--- Exercise requirements ---
Exclude the pictures, then quote exactly the lines from the one holding "blue cactus [379,237,418,289] -> none" through the last line of the records.

═══ Supplied data ═══

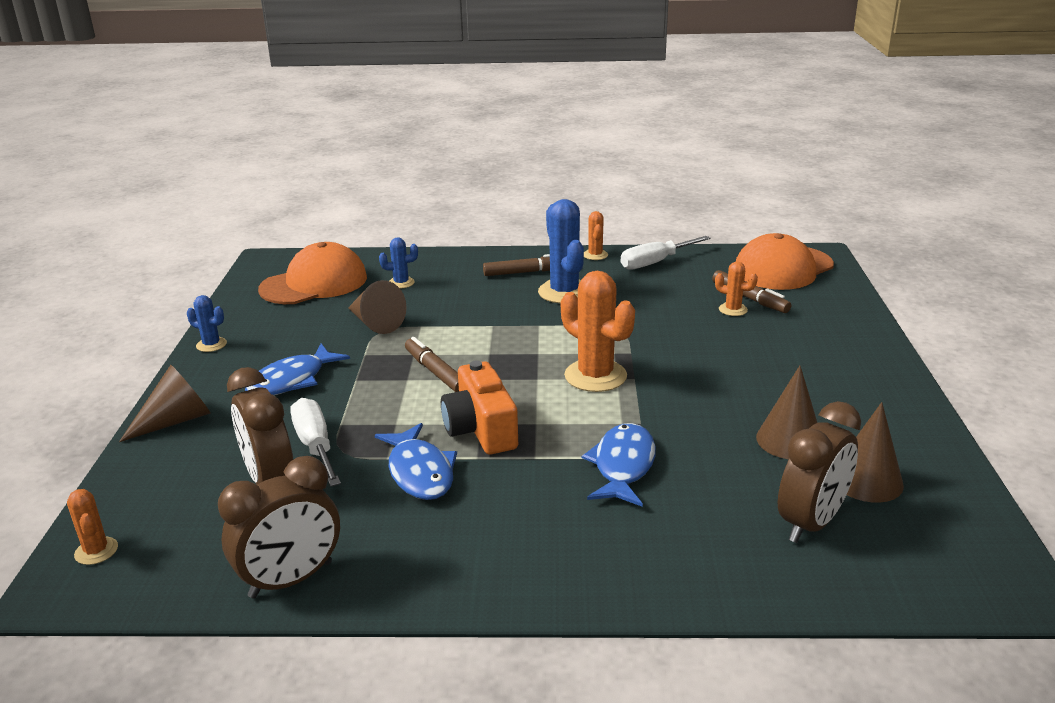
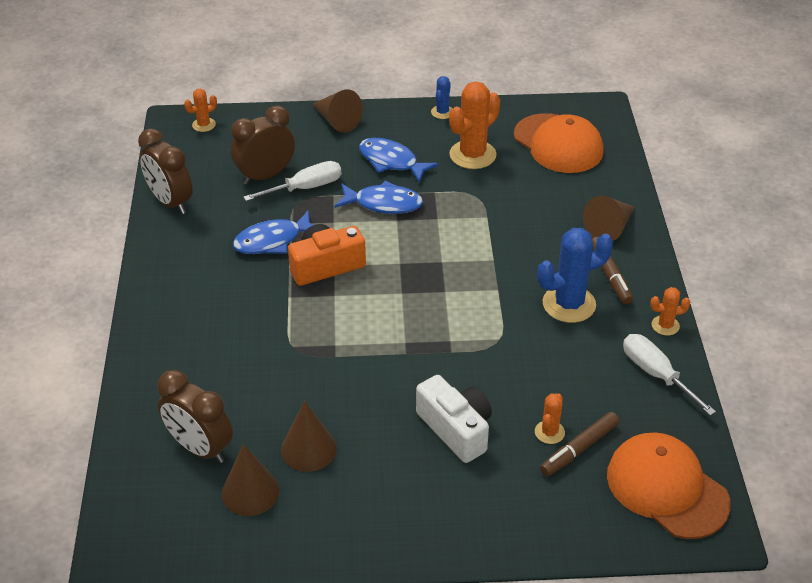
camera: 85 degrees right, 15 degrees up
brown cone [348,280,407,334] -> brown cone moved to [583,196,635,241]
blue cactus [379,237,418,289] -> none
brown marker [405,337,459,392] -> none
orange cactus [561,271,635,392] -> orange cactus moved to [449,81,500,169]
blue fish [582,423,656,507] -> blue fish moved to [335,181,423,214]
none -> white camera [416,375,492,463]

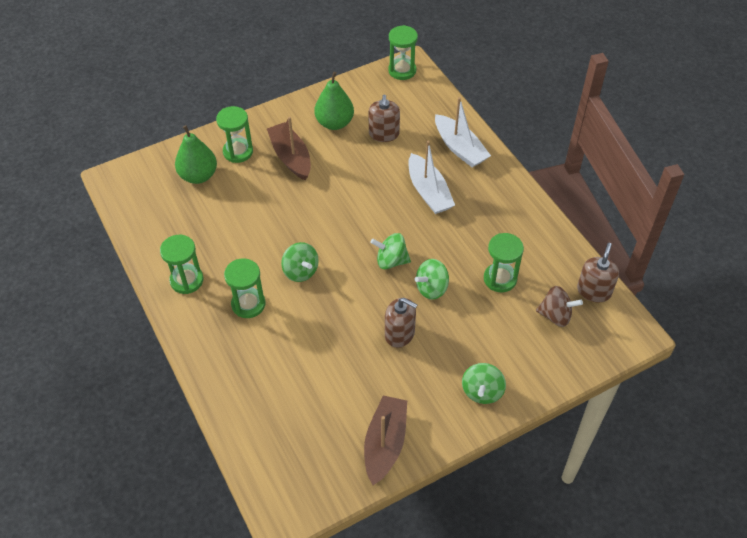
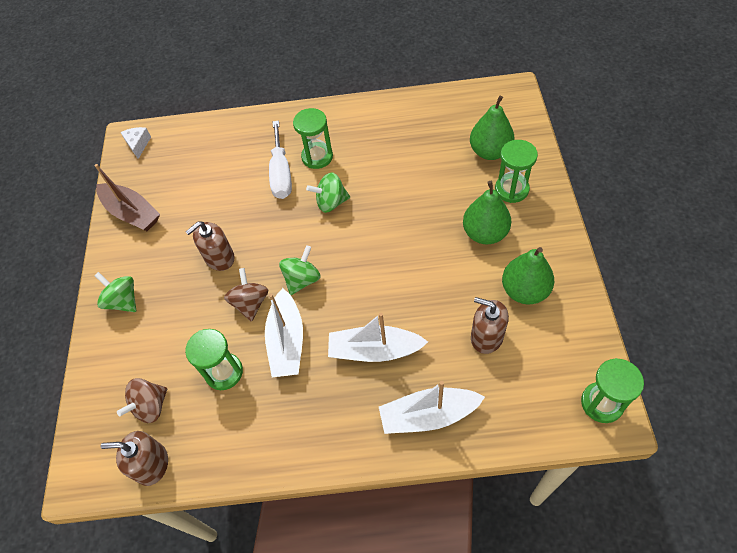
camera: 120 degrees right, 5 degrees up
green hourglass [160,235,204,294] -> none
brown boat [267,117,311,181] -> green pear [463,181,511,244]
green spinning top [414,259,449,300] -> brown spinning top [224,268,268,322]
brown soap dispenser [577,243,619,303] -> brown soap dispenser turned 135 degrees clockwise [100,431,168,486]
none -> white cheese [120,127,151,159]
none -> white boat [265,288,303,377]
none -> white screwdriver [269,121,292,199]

═══

--- Problem solution ---
blue cactus [379,237,418,289] -> none
brown marker [405,337,459,392] -> none
orange cactus [561,271,635,392] -> orange cactus moved to [449,81,500,169]
blue fish [582,423,656,507] -> blue fish moved to [335,181,423,214]
none -> white camera [416,375,492,463]

camera: 120 degrees right, 5 degrees up
green hourglass [160,235,204,294] -> none
brown boat [267,117,311,181] -> green pear [463,181,511,244]
green spinning top [414,259,449,300] -> brown spinning top [224,268,268,322]
brown soap dispenser [577,243,619,303] -> brown soap dispenser turned 135 degrees clockwise [100,431,168,486]
none -> white cheese [120,127,151,159]
none -> white boat [265,288,303,377]
none -> white screwdriver [269,121,292,199]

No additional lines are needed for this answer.